Materials provided.
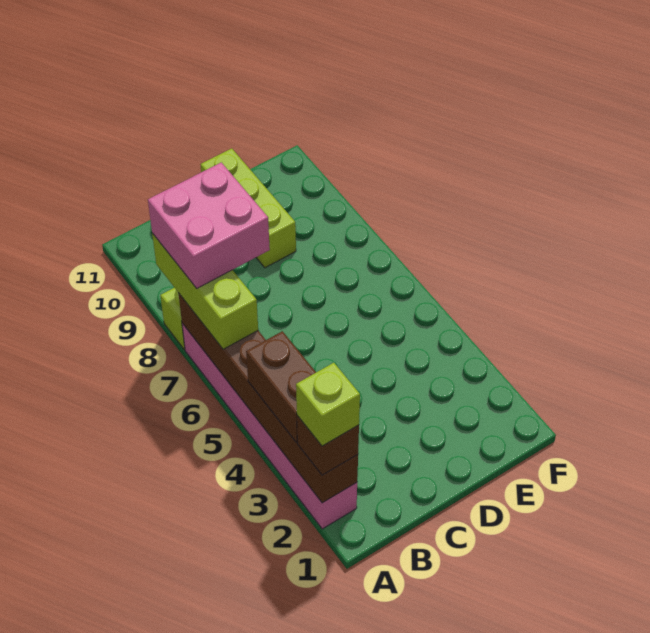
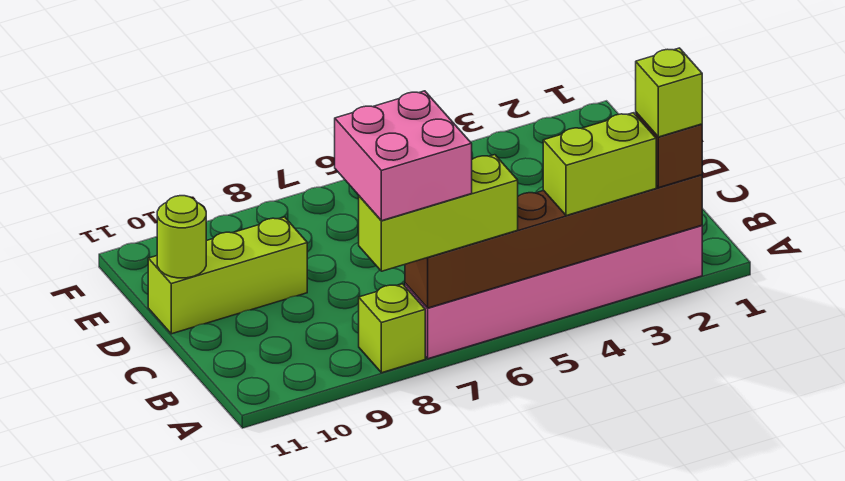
brown brick A3:A4 level 3 -> lime brick A3:A4 level 3
none -> lime round brick D11 level 2

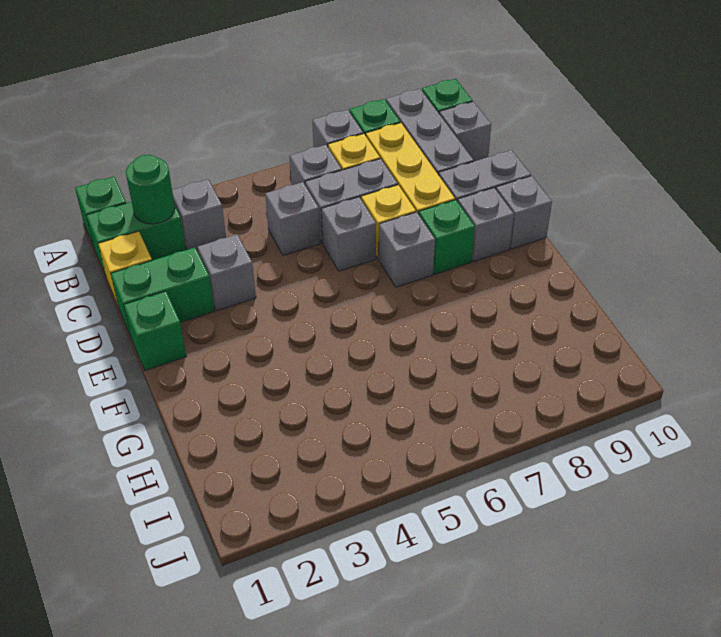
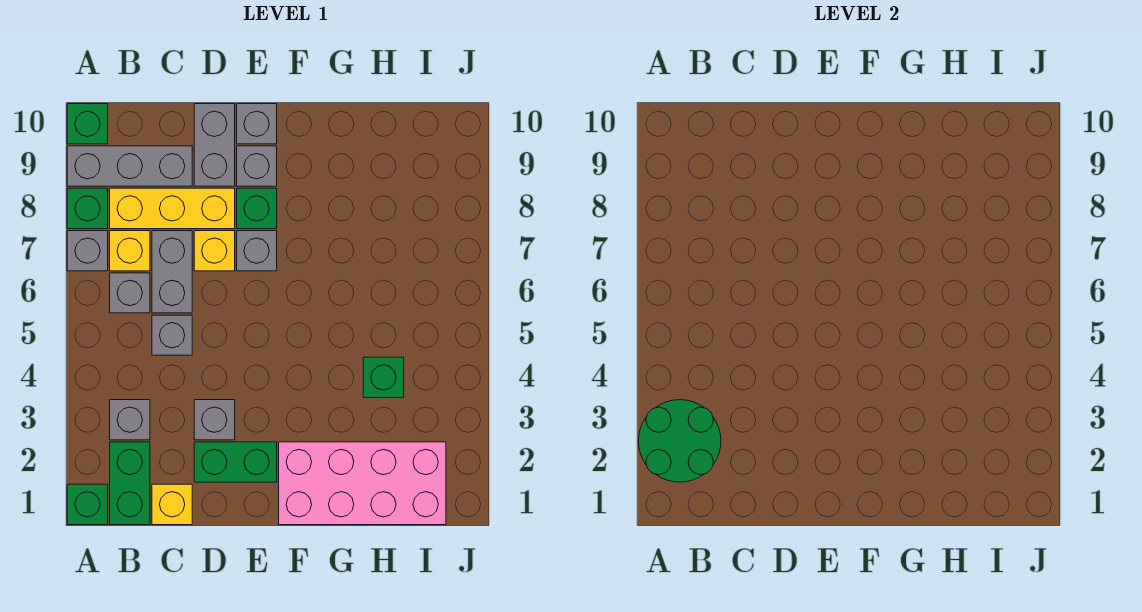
green round brick B2 level 2 -> green round brick A2:B3 level 2
grey brick B10 level 1 -> none
green brick D1:D2 level 1 -> green brick D2:E2 level 1
grey brick D6 level 1 -> none
green brick E1 level 1 -> green brick H4 level 1
none -> pink brick F1:I2 level 1

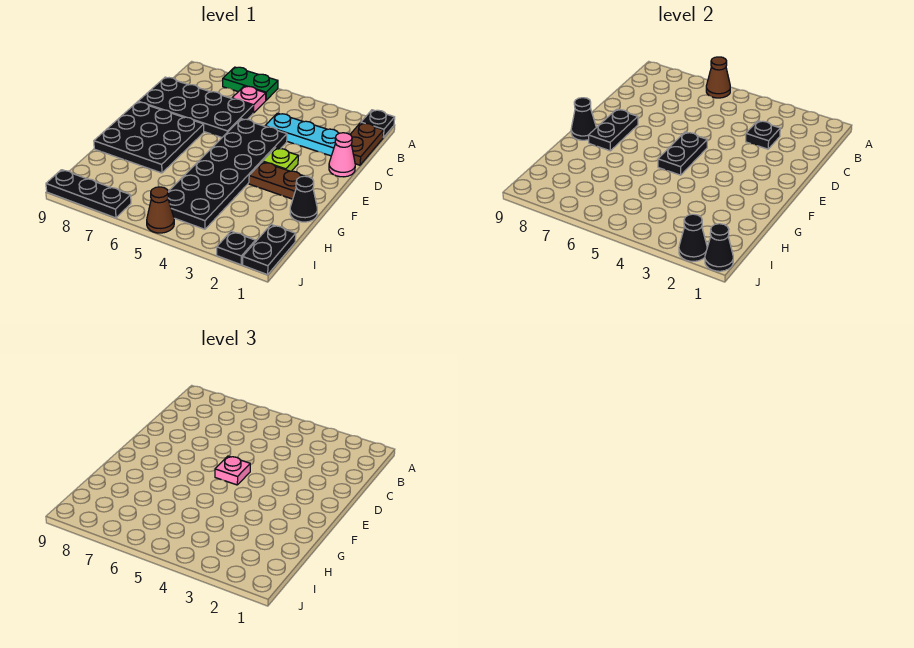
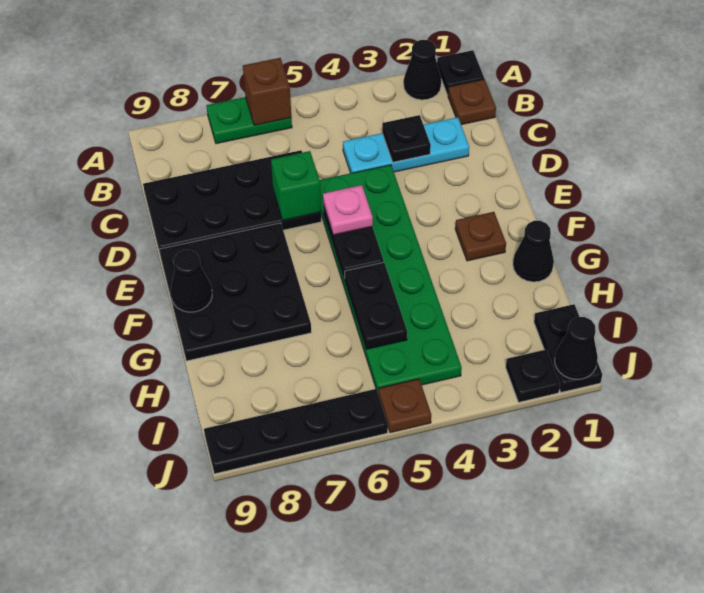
brown cone A6 level 2 -> brown brick A6 level 2
brown plate B1:C1 level 1 -> brown plate B1 level 1
pink plate B6 level 1 -> none
pink cone D1 level 1 -> none
black plate D4:I5 level 1 -> green plate D4:I5 level 1
none -> green brick D6 level 2
lime plate E3 level 1 -> none
black plate E8:F8 level 2 -> black plate G5:H5 level 2
brown plate F2:F3 level 1 -> brown plate F2 level 1
black cone J2 level 2 -> black cone A2 level 1
brown cone J5 level 1 -> brown plate J5 level 1
black plate J7:J9 level 1 -> black plate J6:J9 level 1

Problem details.
Across the records above, show each line containing the word "none".

Answer section.
none -> lime round brick D11 level 2
grey brick B10 level 1 -> none
grey brick D6 level 1 -> none
none -> pink brick F1:I2 level 1
pink plate B6 level 1 -> none
pink cone D1 level 1 -> none
none -> green brick D6 level 2
lime plate E3 level 1 -> none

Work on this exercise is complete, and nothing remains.